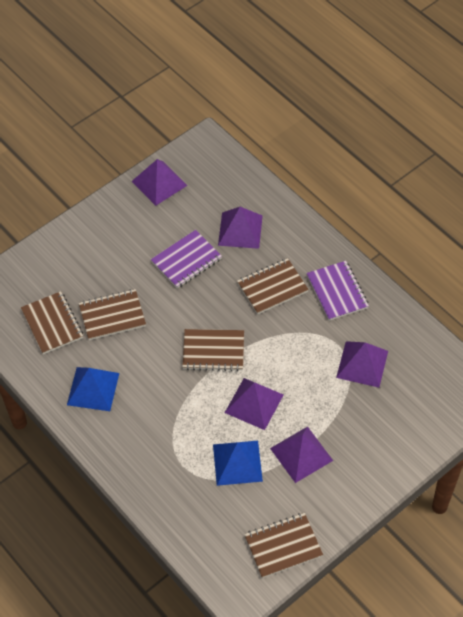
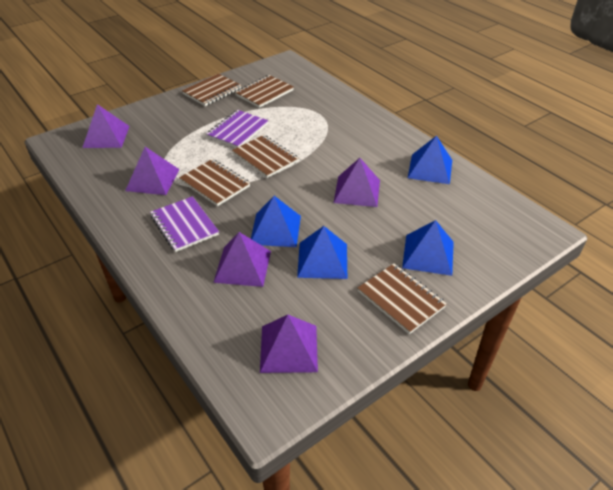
blue pyramid: 2 -> 4

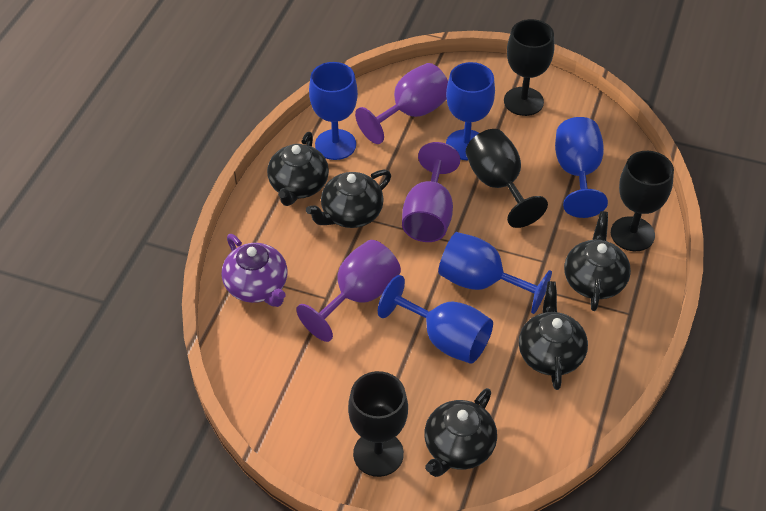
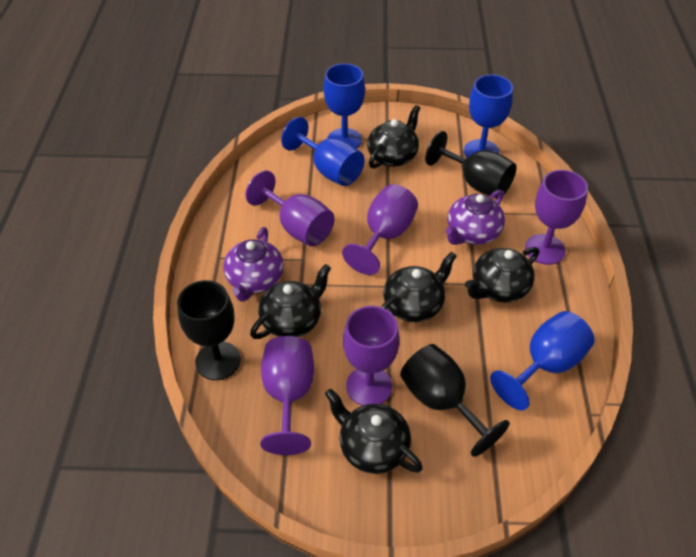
black goblet: 4 -> 3
blue goblet: 5 -> 4
purple goblet: 3 -> 5
purple teapot: 1 -> 2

What to do: A bare number is the expected answer: the tally of lines in the records above holding "goblet".

Expected answer: 3